Problem statement:
Your answer should be every line below that includes the word "BUZZER".

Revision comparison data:
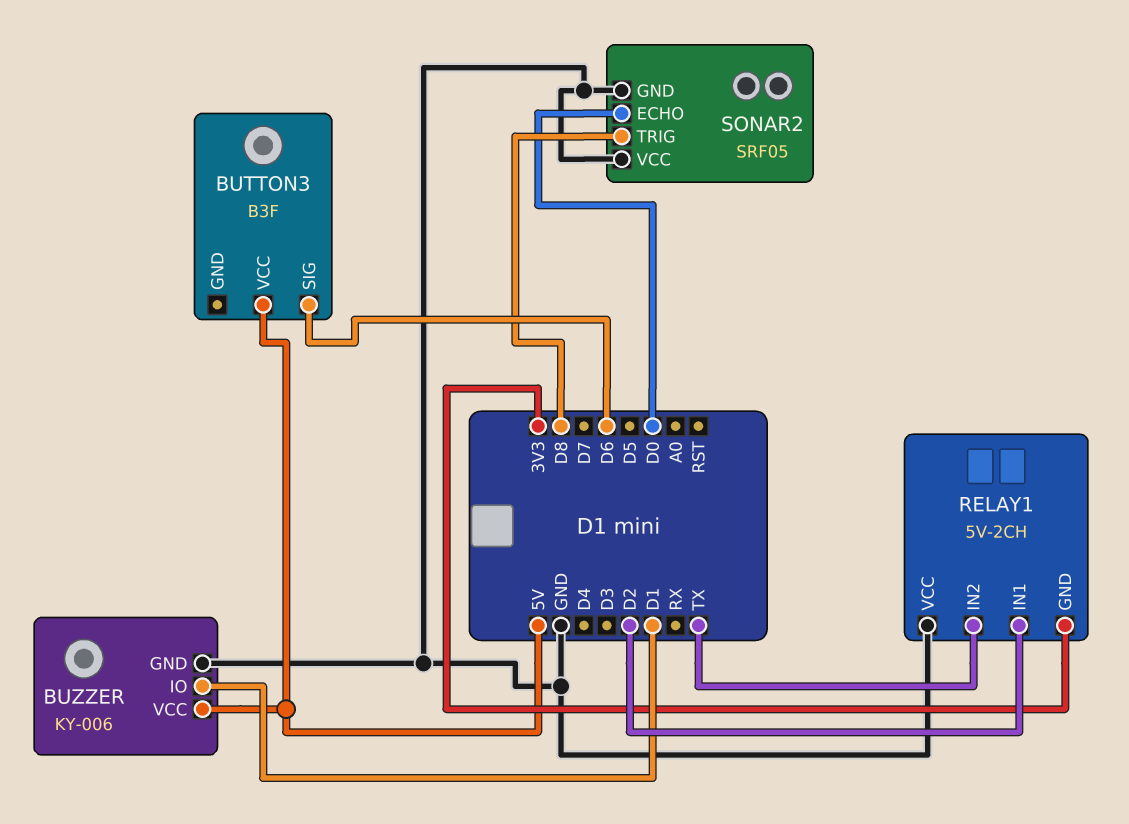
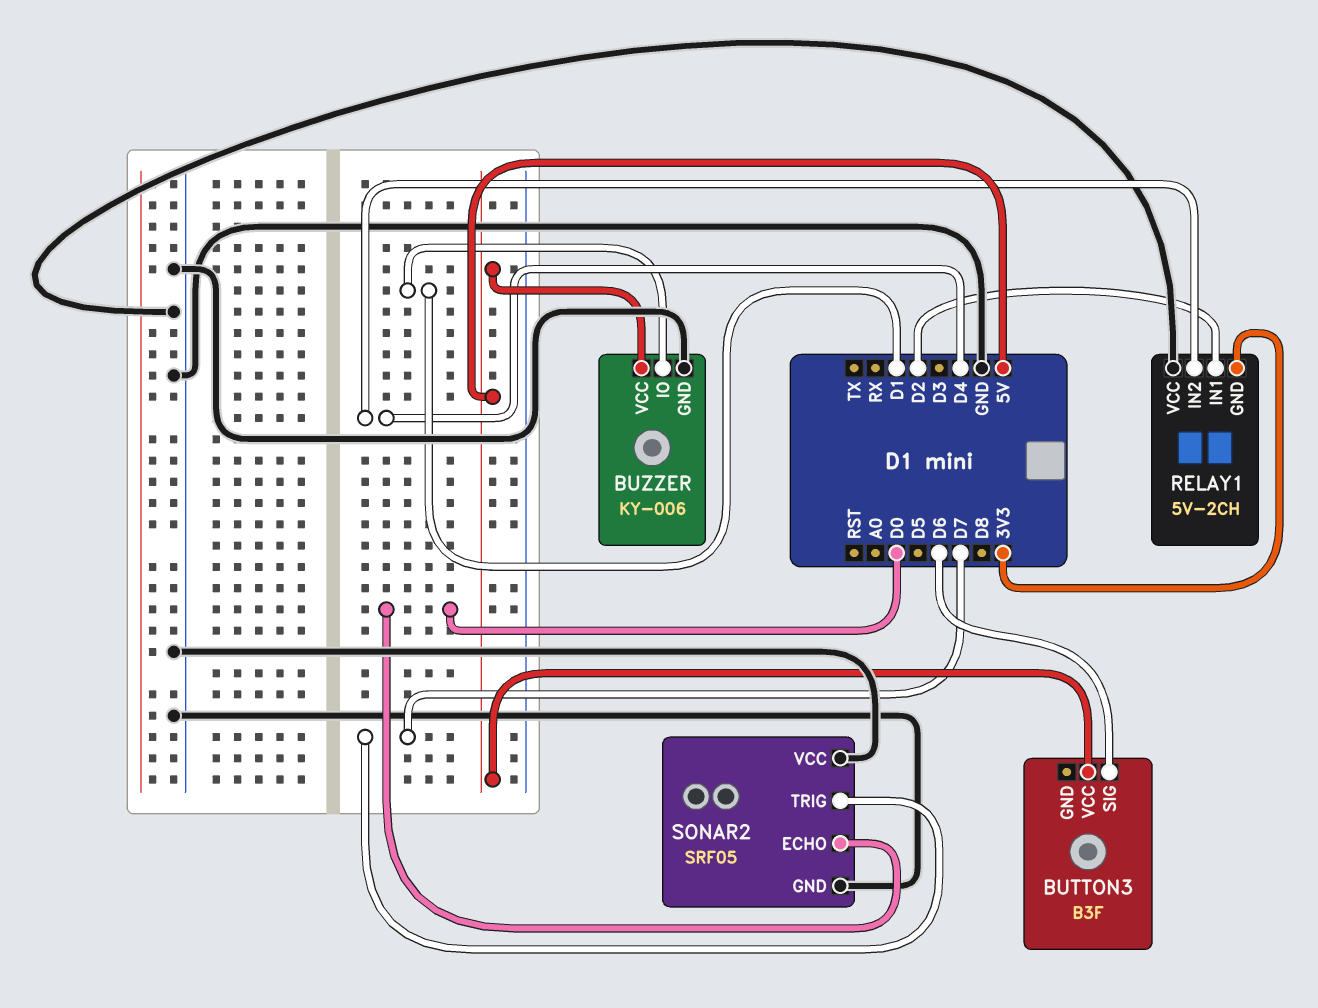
RELAY1 pin IN2: TX -> D4
SONAR2 pin TRIG: D8 -> D7

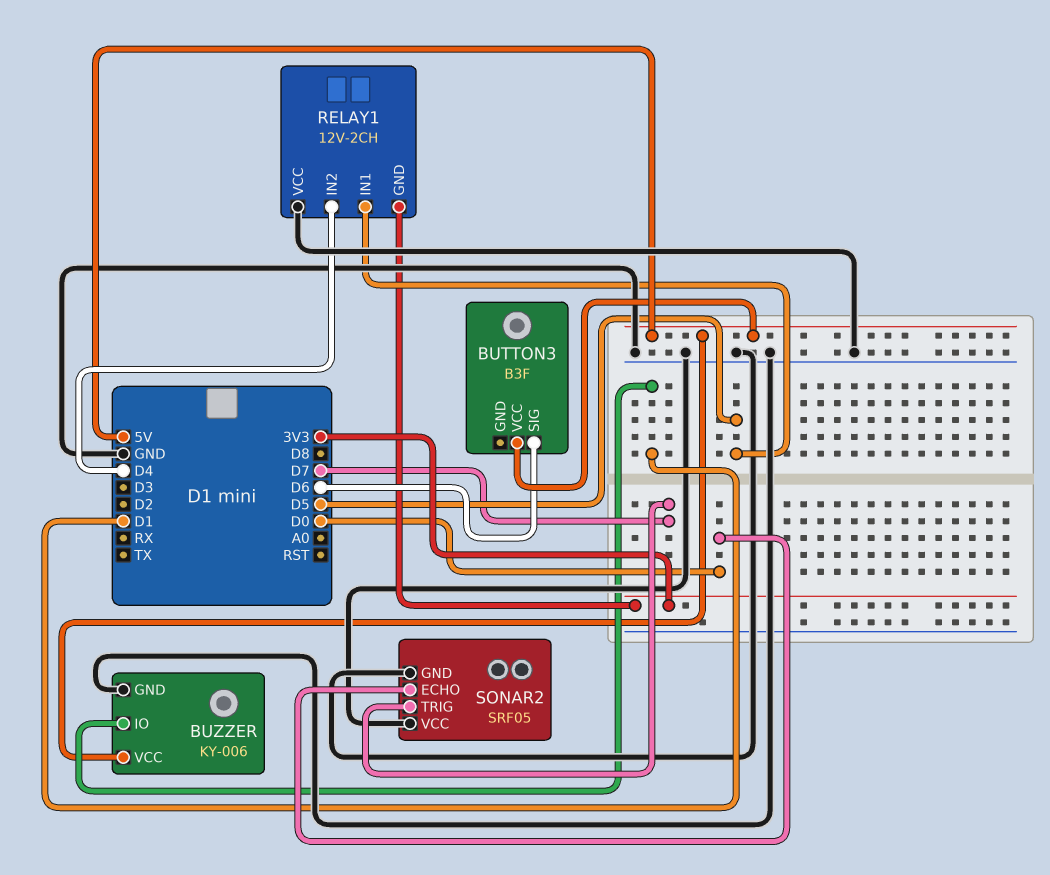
RELAY1: 5V-2CH -> 12V-2CH
RELAY1 pin IN1: D2 -> D5

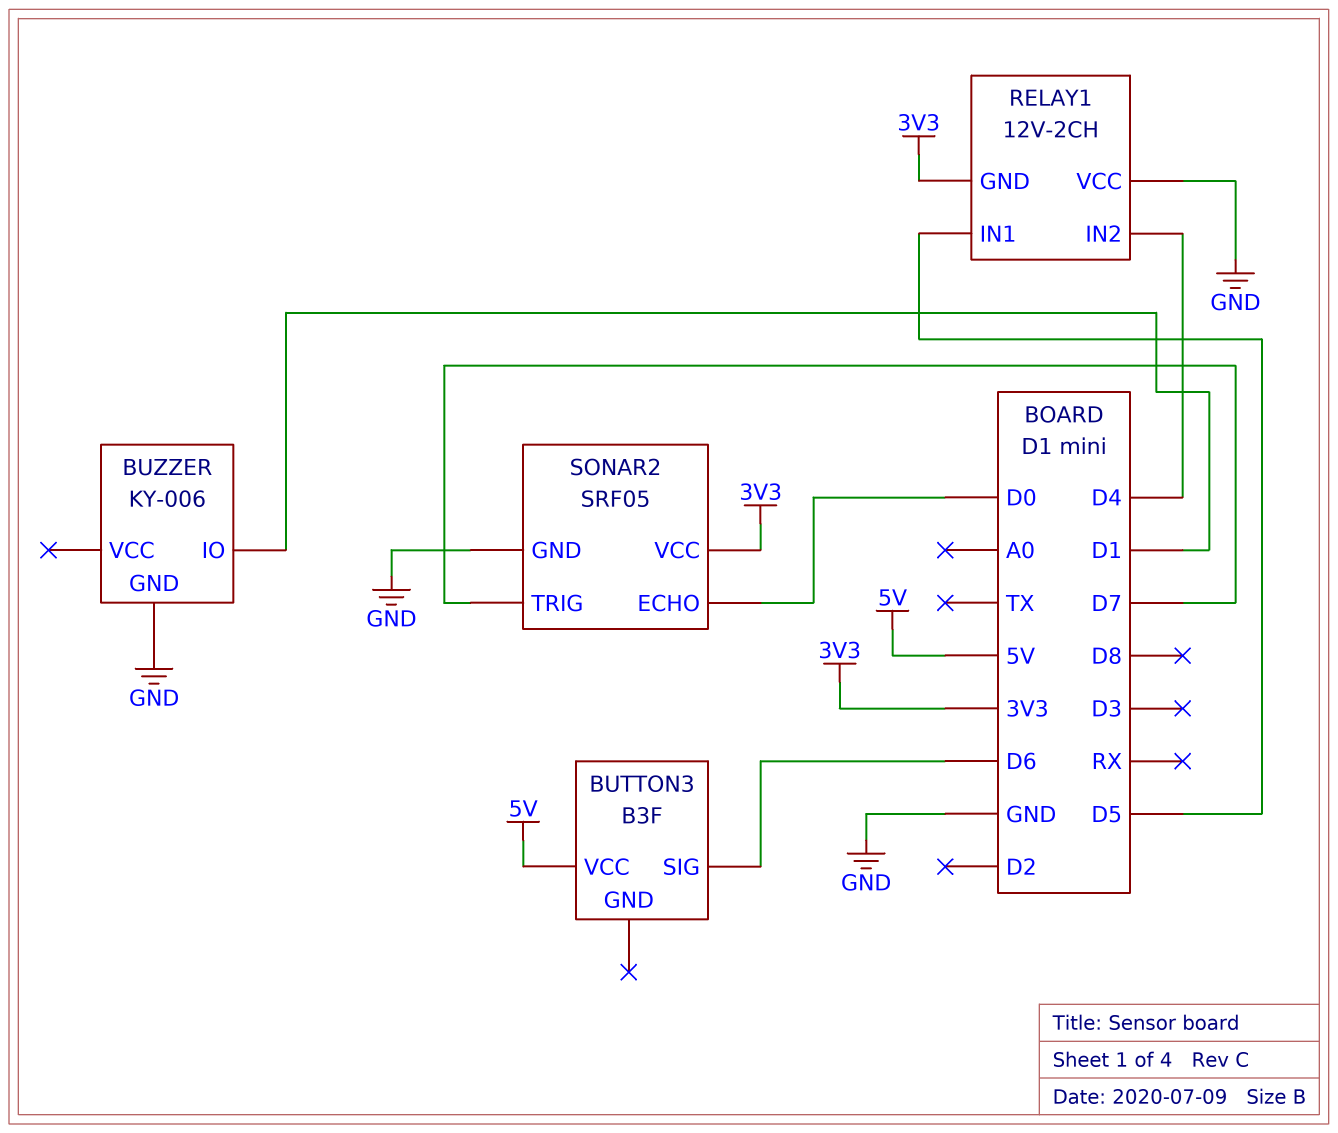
BUZZER pin VCC: 5V -> none
SONAR2 pin VCC: GND -> 3V3

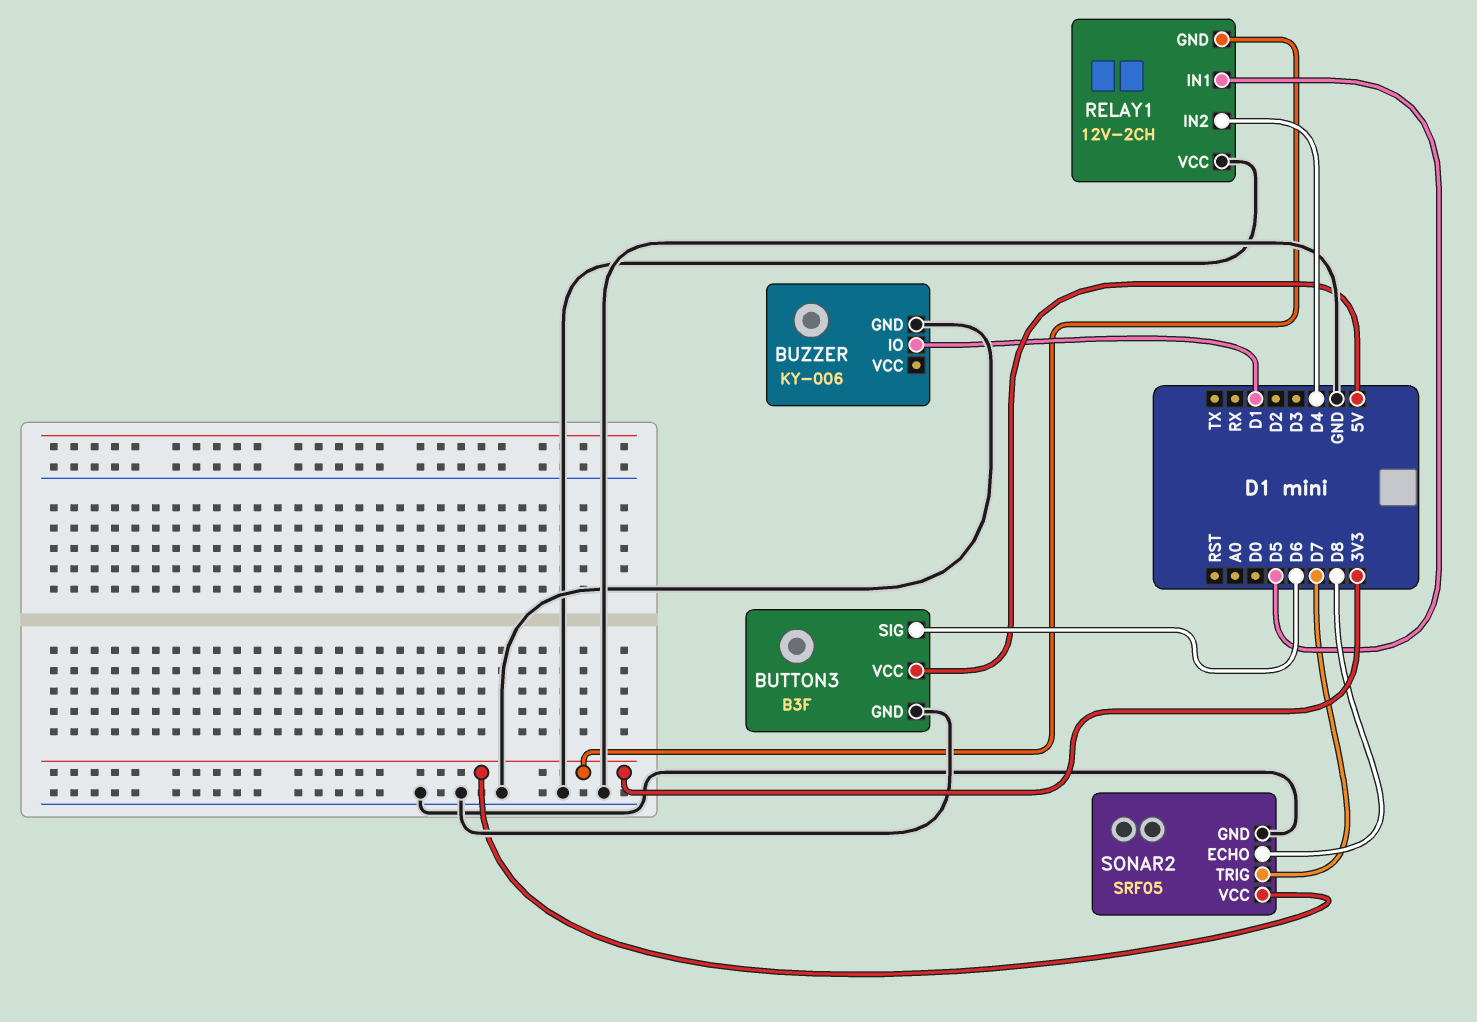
BUTTON3 pin GND: none -> GND
SONAR2 pin ECHO: D0 -> D8

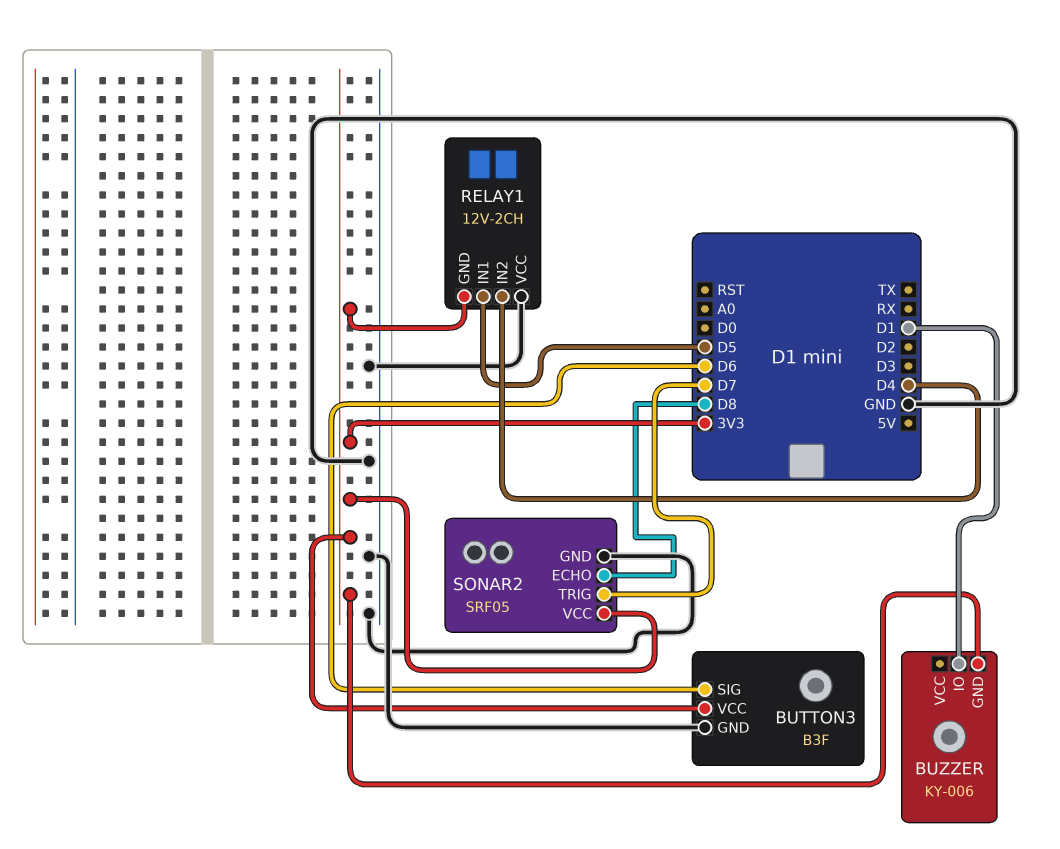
BUTTON3 pin VCC: 5V -> 3V3
BUZZER pin GND: GND -> 3V3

The completed task:
BUZZER pin VCC: 5V -> none
BUZZER pin GND: GND -> 3V3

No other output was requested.